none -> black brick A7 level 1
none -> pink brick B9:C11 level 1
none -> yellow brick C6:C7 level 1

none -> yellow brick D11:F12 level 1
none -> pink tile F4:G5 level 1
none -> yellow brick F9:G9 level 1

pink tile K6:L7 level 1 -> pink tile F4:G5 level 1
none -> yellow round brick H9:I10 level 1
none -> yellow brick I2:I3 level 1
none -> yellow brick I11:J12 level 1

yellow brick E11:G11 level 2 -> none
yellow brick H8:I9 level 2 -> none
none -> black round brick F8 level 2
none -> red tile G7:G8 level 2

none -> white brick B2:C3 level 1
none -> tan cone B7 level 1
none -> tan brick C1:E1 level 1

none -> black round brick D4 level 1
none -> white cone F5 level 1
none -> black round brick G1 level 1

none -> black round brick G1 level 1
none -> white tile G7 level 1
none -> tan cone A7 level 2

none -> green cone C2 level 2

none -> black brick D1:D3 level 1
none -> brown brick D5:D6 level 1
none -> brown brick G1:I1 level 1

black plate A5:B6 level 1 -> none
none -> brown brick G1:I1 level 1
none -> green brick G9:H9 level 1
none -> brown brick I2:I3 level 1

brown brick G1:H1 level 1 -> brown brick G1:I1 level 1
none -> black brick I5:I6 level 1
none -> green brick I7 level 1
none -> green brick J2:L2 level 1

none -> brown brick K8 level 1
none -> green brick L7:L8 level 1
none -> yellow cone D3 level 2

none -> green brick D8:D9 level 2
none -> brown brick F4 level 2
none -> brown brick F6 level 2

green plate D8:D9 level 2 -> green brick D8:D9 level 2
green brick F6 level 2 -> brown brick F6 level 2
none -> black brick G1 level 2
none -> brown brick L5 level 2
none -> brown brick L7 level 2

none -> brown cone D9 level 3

--*--

--- Task statement ---
From the line that contains "none -> green brick G9:H9 level 1" to the last line of the material above, repeat every line exactly, keeping both the first and the last.

--- Result ---
none -> green brick G9:H9 level 1
none -> brown brick I2:I3 level 1

brown brick G1:H1 level 1 -> brown brick G1:I1 level 1
none -> black brick I5:I6 level 1
none -> green brick I7 level 1
none -> green brick J2:L2 level 1

none -> brown brick K8 level 1
none -> green brick L7:L8 level 1
none -> yellow cone D3 level 2

none -> green brick D8:D9 level 2
none -> brown brick F4 level 2
none -> brown brick F6 level 2

green plate D8:D9 level 2 -> green brick D8:D9 level 2
green brick F6 level 2 -> brown brick F6 level 2
none -> black brick G1 level 2
none -> brown brick L5 level 2
none -> brown brick L7 level 2

none -> brown cone D9 level 3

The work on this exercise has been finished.